Restate the listing below word for word, and leave its pictures behind.
*** TASK DATA
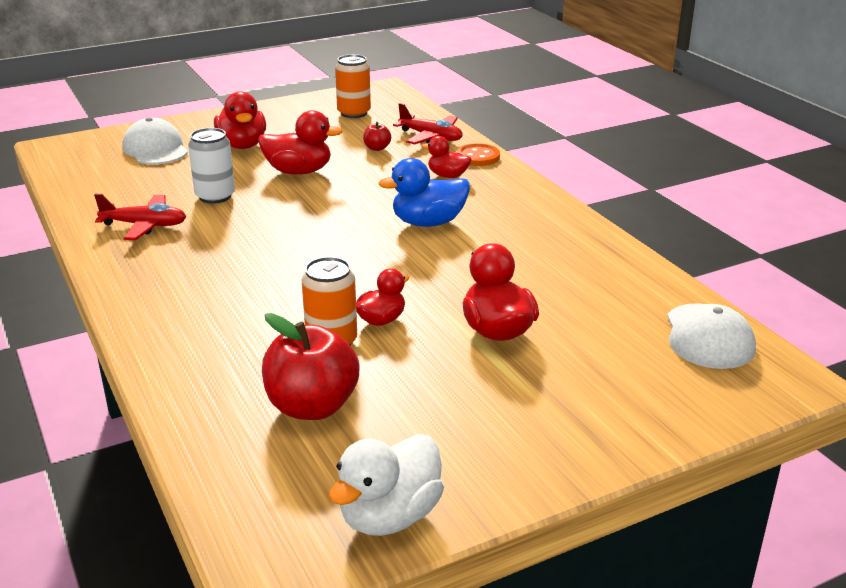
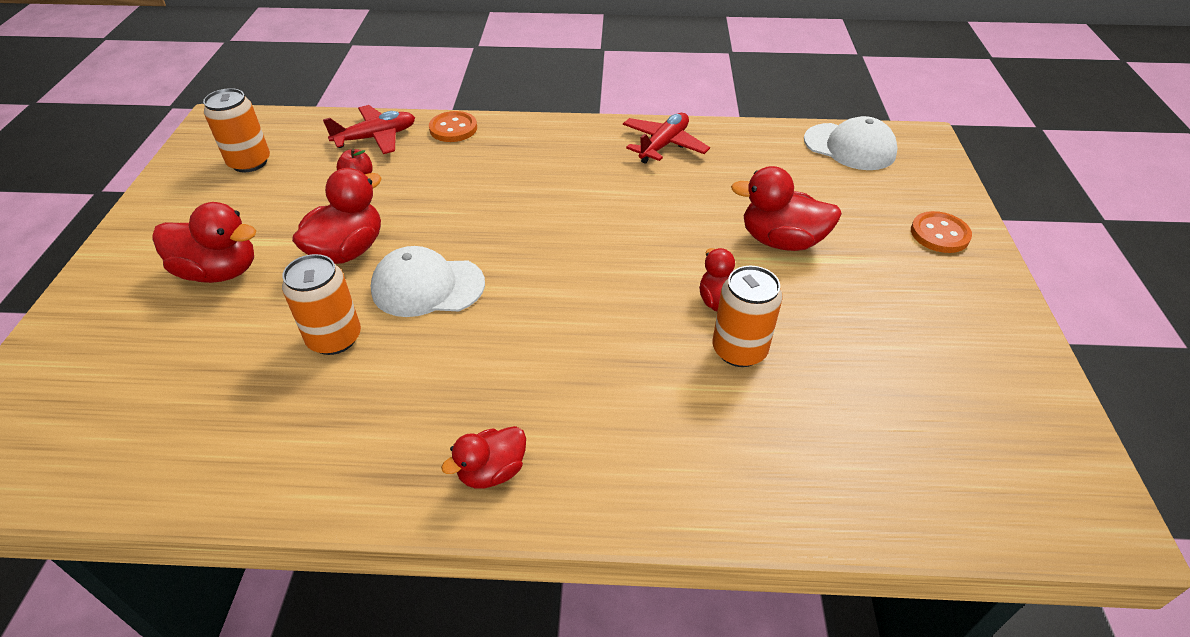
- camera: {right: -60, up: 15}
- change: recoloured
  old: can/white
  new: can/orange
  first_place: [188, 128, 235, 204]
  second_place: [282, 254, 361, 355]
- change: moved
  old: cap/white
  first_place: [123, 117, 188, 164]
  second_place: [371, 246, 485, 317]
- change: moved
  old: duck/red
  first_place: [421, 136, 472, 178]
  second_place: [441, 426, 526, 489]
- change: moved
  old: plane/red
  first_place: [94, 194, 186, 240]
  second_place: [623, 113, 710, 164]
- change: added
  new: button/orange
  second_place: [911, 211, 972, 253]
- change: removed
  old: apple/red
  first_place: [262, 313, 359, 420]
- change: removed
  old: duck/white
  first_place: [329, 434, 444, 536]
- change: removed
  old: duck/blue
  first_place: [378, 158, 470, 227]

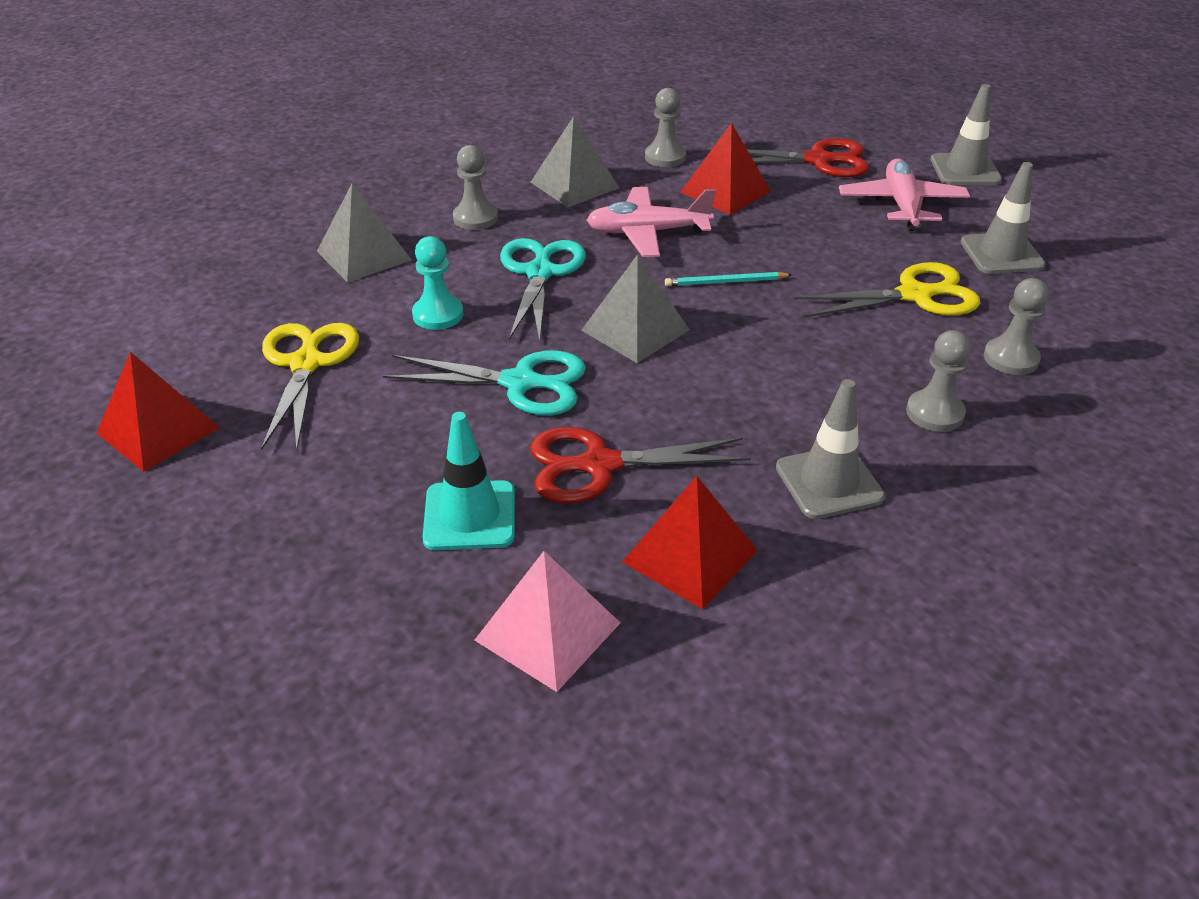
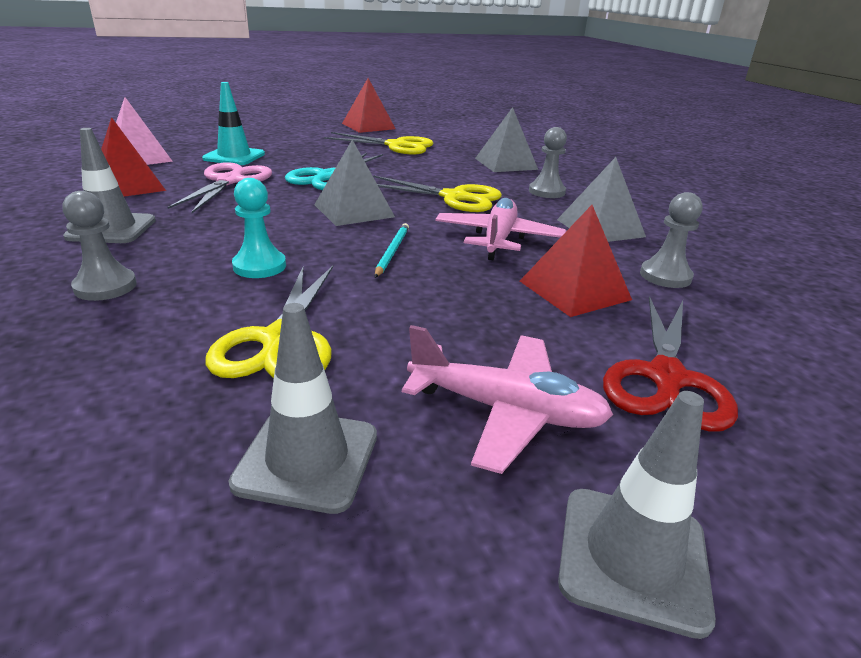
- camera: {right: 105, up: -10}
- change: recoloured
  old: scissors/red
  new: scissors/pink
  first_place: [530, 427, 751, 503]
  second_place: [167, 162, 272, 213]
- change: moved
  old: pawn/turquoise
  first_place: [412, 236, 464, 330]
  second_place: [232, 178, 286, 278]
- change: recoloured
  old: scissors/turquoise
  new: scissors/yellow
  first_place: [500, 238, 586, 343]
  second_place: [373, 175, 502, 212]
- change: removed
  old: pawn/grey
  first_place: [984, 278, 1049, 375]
******
** SOLUTION BELOW **
- camera: {right: -60, up: 15}
- change: recoloured
  old: can/white
  new: can/orange
  first_place: [188, 128, 235, 204]
  second_place: [282, 254, 361, 355]
- change: moved
  old: cap/white
  first_place: [123, 117, 188, 164]
  second_place: [371, 246, 485, 317]
- change: moved
  old: duck/red
  first_place: [421, 136, 472, 178]
  second_place: [441, 426, 526, 489]
- change: moved
  old: plane/red
  first_place: [94, 194, 186, 240]
  second_place: [623, 113, 710, 164]
- change: added
  new: button/orange
  second_place: [911, 211, 972, 253]
- change: removed
  old: apple/red
  first_place: [262, 313, 359, 420]
- change: removed
  old: duck/white
  first_place: [329, 434, 444, 536]
- change: removed
  old: duck/blue
  first_place: [378, 158, 470, 227]

- camera: {right: 105, up: -10}
- change: recoloured
  old: scissors/red
  new: scissors/pink
  first_place: [530, 427, 751, 503]
  second_place: [167, 162, 272, 213]
- change: moved
  old: pawn/turquoise
  first_place: [412, 236, 464, 330]
  second_place: [232, 178, 286, 278]
- change: recoloured
  old: scissors/turquoise
  new: scissors/yellow
  first_place: [500, 238, 586, 343]
  second_place: [373, 175, 502, 212]
- change: removed
  old: pawn/grey
  first_place: [984, 278, 1049, 375]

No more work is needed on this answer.